EXERCISE INSTRUCTIONS: Write out the entries again exactly as they are given.

LISTED ENTRIES:
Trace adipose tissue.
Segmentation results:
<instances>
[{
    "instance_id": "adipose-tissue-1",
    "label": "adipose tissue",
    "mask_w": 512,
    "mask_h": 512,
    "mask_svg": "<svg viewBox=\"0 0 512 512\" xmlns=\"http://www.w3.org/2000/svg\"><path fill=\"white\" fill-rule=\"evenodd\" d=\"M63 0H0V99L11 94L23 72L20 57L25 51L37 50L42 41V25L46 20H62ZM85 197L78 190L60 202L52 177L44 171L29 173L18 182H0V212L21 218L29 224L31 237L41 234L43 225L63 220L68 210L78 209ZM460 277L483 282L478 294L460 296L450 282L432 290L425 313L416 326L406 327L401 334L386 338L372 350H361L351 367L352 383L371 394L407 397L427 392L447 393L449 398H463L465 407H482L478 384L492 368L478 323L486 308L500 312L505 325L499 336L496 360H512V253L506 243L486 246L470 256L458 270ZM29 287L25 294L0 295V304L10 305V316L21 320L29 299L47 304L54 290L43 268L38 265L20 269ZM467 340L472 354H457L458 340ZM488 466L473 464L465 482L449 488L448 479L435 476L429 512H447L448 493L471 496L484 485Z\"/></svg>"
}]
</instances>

SOLUTION BELOW:
Trace adipose tissue.
Segmentation results:
<instances>
[{
    "instance_id": "adipose-tissue-1",
    "label": "adipose tissue",
    "mask_w": 512,
    "mask_h": 512,
    "mask_svg": "<svg viewBox=\"0 0 512 512\" xmlns=\"http://www.w3.org/2000/svg\"><path fill=\"white\" fill-rule=\"evenodd\" d=\"M63 0H0V99L11 94L23 72L20 57L25 51L37 50L42 41V25L46 20H62ZM85 197L78 190L60 202L52 177L44 171L29 173L18 182H0V212L21 218L29 224L31 237L41 234L43 225L63 220L68 210L78 209ZM460 277L483 282L478 294L460 296L450 282L432 290L425 313L416 326L406 327L401 334L386 338L372 350H361L351 367L352 383L371 394L407 397L427 392L447 393L449 398H463L465 407H482L478 384L492 368L478 323L486 308L500 312L505 325L499 336L496 360H512V253L506 243L486 246L470 256L458 270ZM29 287L25 294L0 295V304L10 305V316L21 320L29 299L47 304L54 290L43 268L38 265L20 269ZM467 340L472 354H457L458 340ZM488 466L473 464L465 482L449 488L448 479L435 476L429 512H447L448 493L471 496L484 485Z\"/></svg>"
}]
</instances>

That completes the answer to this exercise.